(Provided records begins)
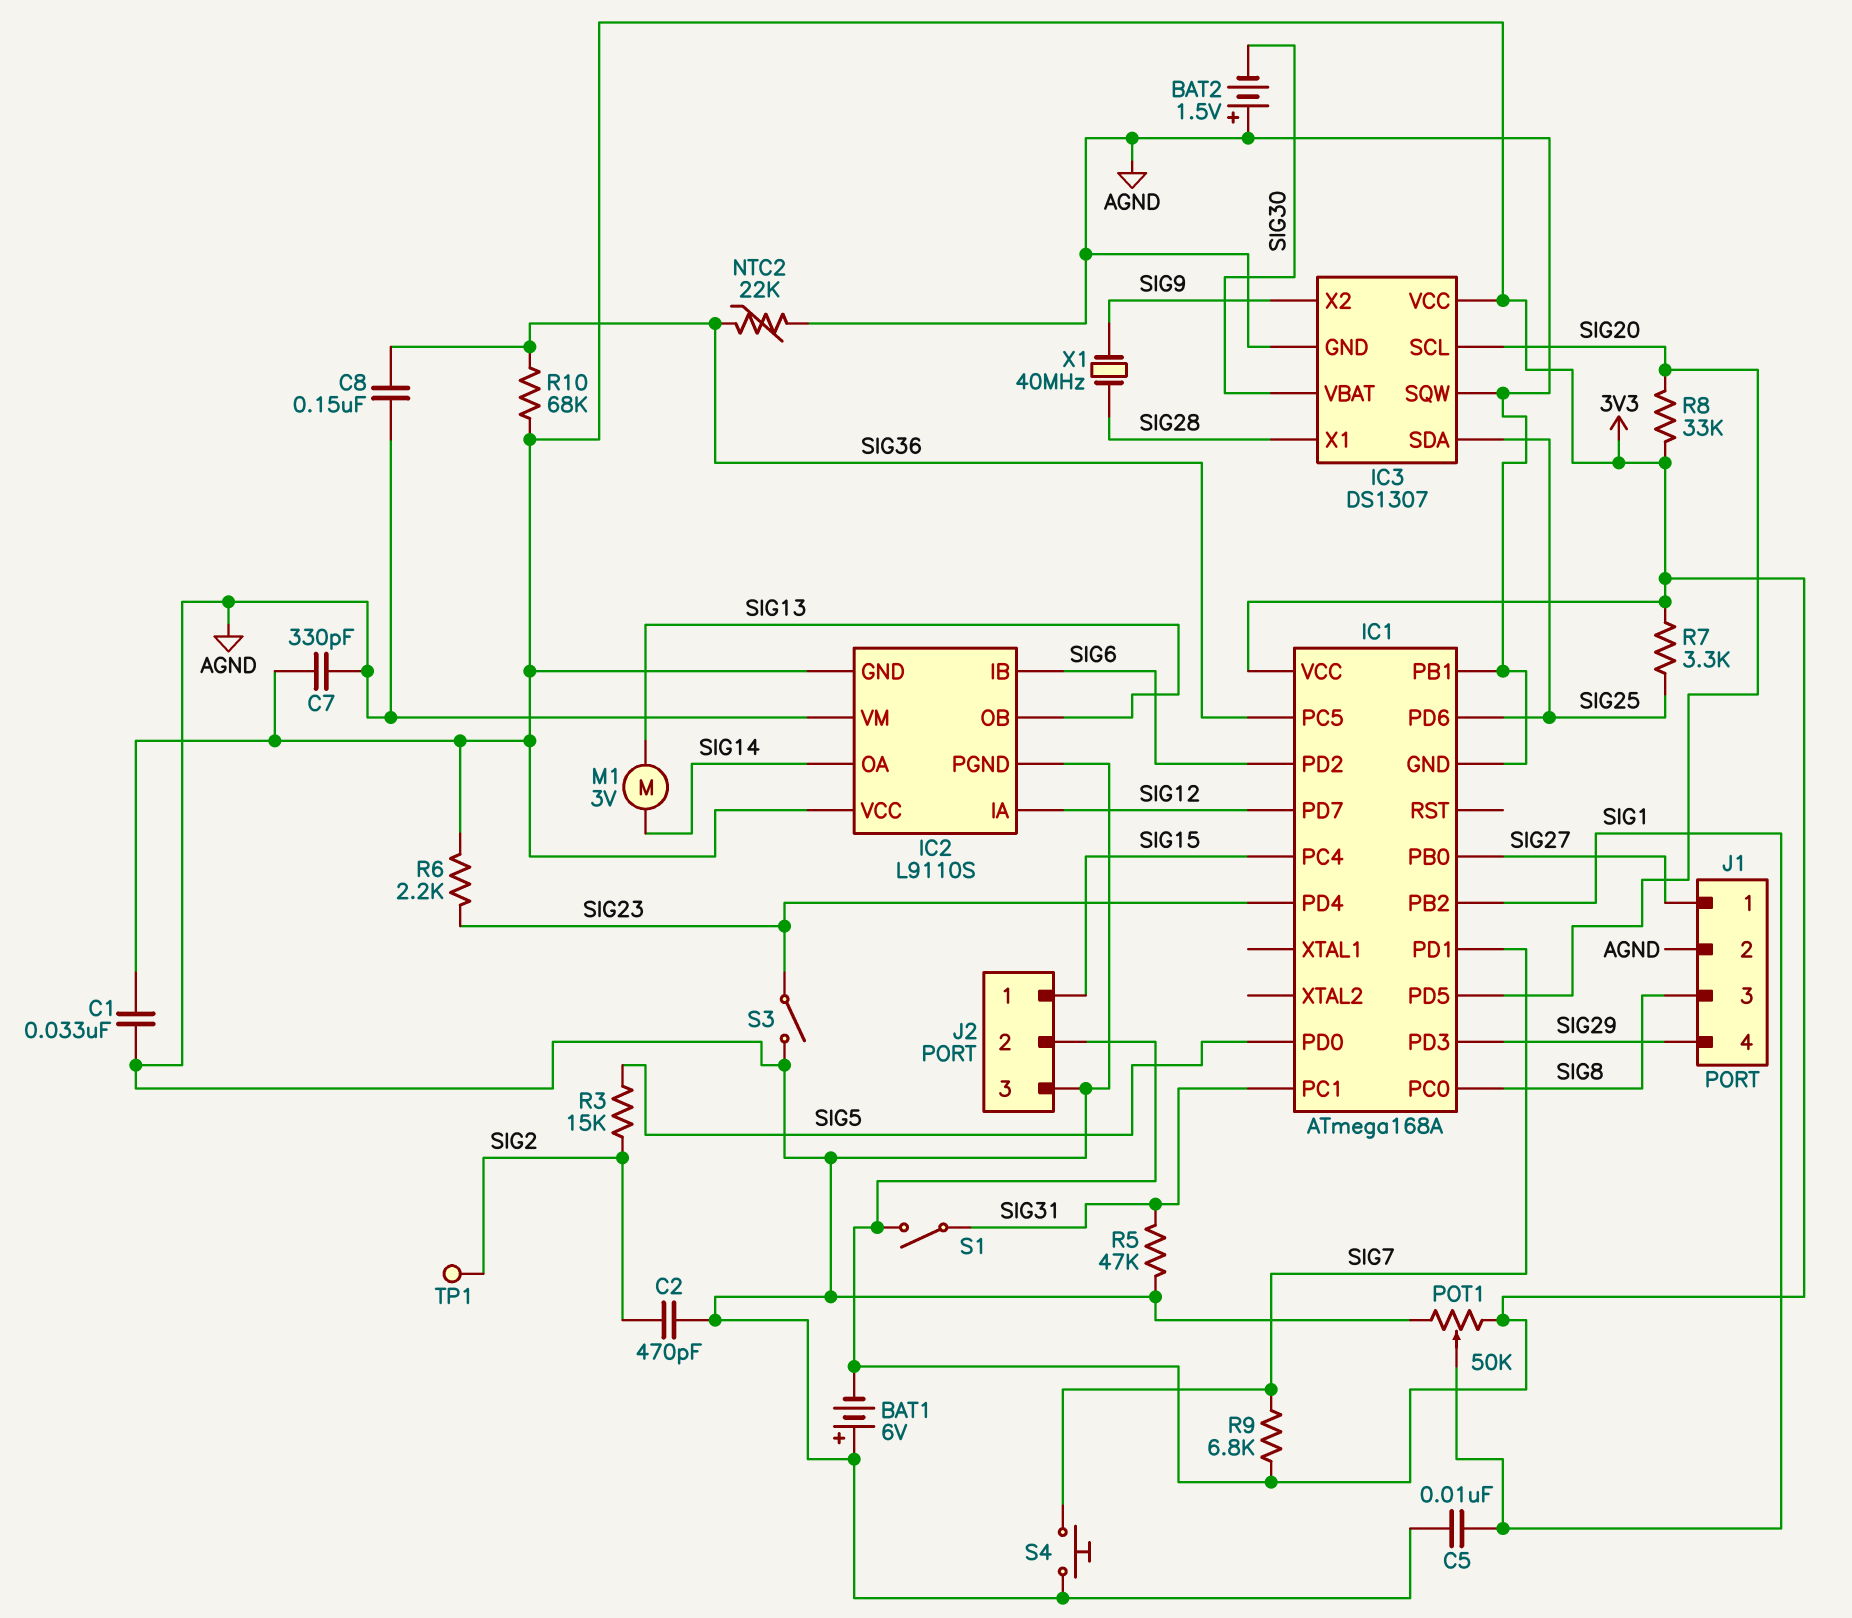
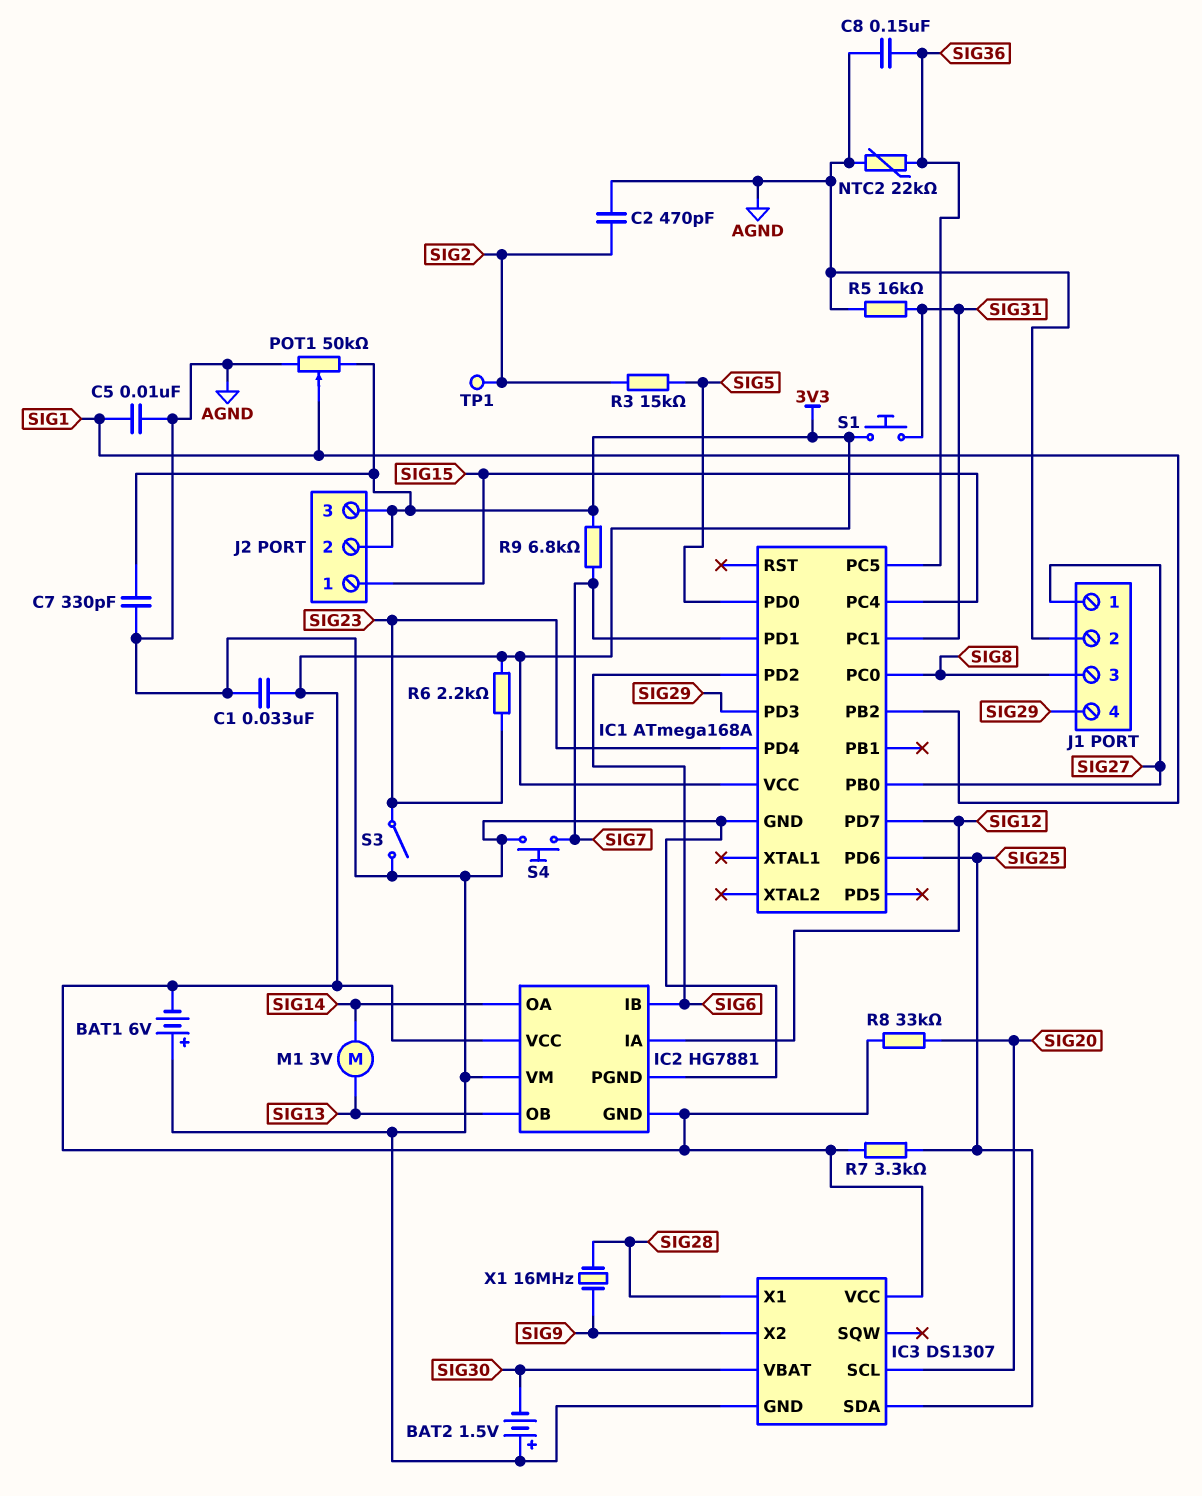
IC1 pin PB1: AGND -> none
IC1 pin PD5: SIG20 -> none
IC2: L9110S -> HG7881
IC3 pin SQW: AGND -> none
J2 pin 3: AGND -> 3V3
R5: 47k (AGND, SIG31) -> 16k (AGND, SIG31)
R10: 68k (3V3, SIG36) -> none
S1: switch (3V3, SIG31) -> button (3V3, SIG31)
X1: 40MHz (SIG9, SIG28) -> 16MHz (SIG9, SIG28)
(Provided records ends)
(Provided records begins)
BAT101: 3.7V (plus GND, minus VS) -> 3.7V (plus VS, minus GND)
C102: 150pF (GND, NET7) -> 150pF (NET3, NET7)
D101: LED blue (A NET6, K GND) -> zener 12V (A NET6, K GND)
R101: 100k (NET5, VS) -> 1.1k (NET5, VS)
(Provided records ends)
• _Exercise_
Look for the string "AGND" in the data above and return every line that has it.

• _Reply_
IC1 pin PB1: AGND -> none
IC3 pin SQW: AGND -> none
J2 pin 3: AGND -> 3V3
R5: 47k (AGND, SIG31) -> 16k (AGND, SIG31)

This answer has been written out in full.